» Work to complete:
All lines holding the string "degrees" should be copied from the data below.

» Input data:
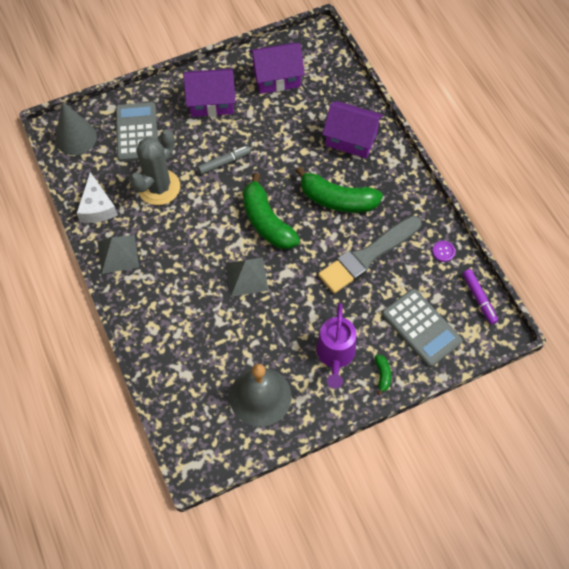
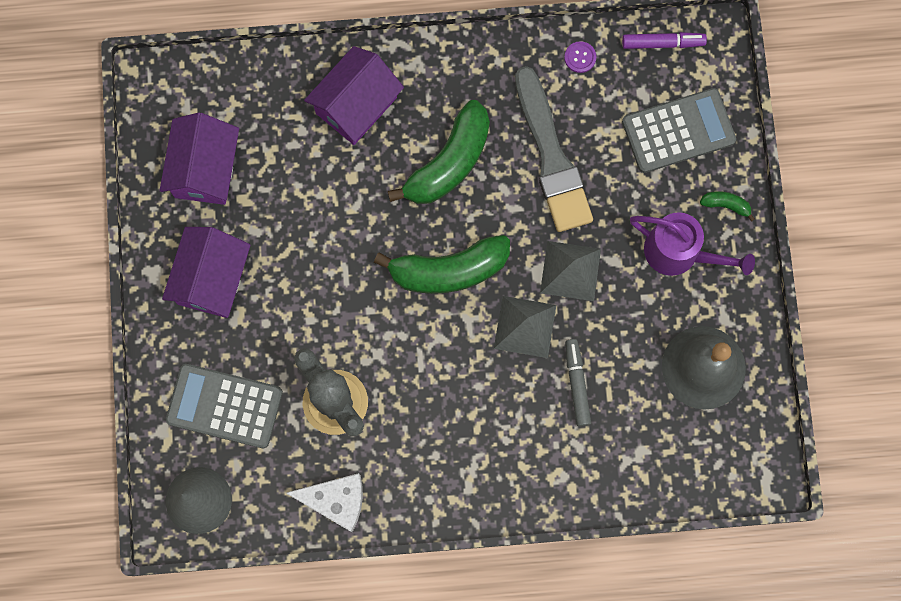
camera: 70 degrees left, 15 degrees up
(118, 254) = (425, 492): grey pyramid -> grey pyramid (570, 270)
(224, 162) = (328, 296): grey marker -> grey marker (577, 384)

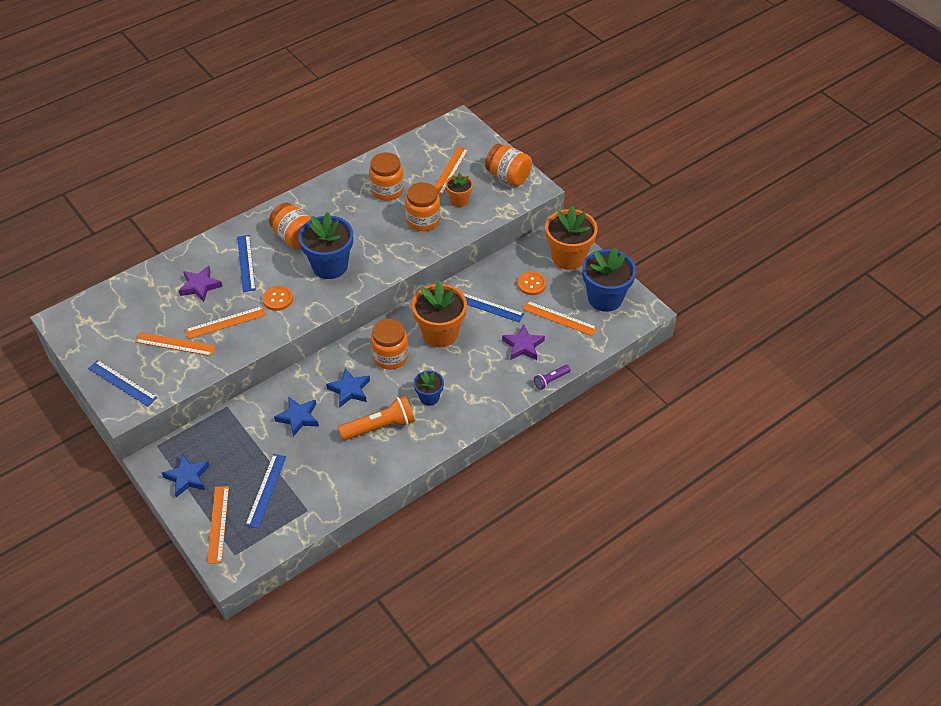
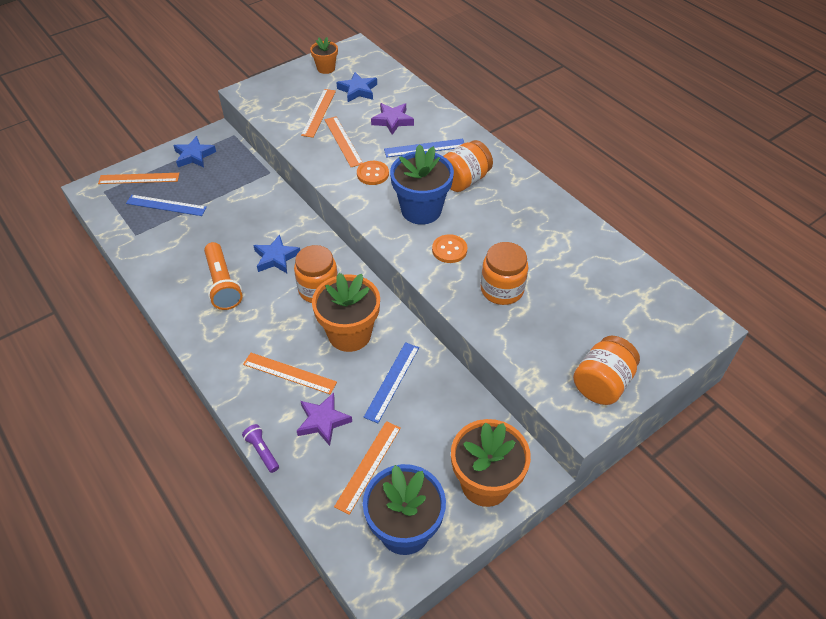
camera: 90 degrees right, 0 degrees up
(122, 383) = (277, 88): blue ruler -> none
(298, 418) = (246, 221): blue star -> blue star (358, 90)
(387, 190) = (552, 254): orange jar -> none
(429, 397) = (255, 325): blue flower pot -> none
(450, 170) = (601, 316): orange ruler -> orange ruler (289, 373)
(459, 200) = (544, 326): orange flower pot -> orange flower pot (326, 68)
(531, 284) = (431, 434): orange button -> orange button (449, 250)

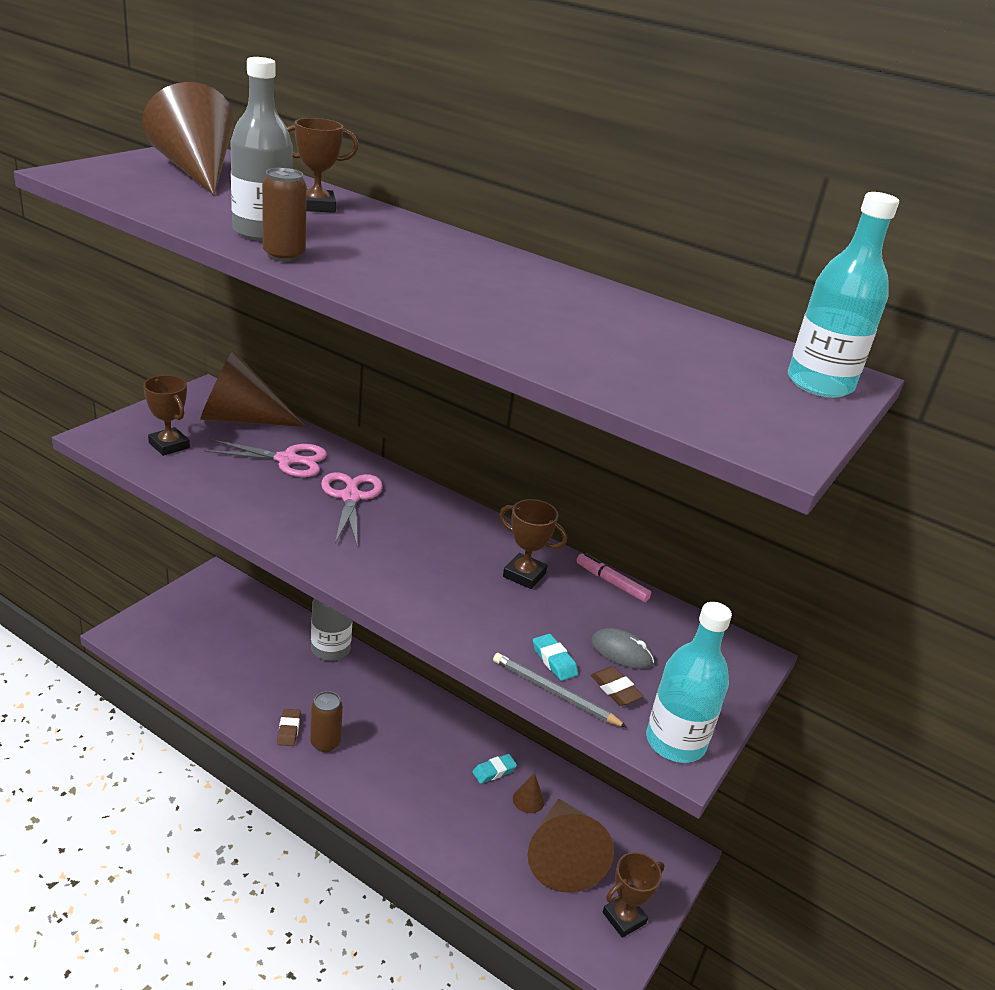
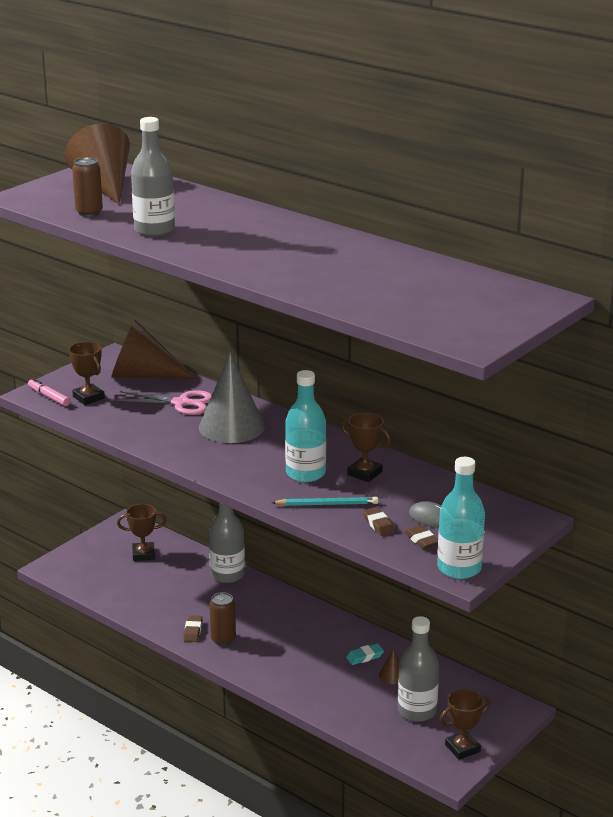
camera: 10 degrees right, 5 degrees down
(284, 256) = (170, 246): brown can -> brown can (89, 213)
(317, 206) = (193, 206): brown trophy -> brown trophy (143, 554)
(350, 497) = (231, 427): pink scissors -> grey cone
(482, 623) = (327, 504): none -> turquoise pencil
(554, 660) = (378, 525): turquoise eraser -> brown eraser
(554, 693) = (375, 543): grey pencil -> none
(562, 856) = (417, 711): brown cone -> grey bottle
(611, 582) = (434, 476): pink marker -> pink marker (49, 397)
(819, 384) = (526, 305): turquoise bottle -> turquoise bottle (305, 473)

» Solution for this problem:
camera: 70 degrees left, 15 degrees up
camera: 90 degrees right, 0 degrees up
camera: 10 degrees right, 5 degrees down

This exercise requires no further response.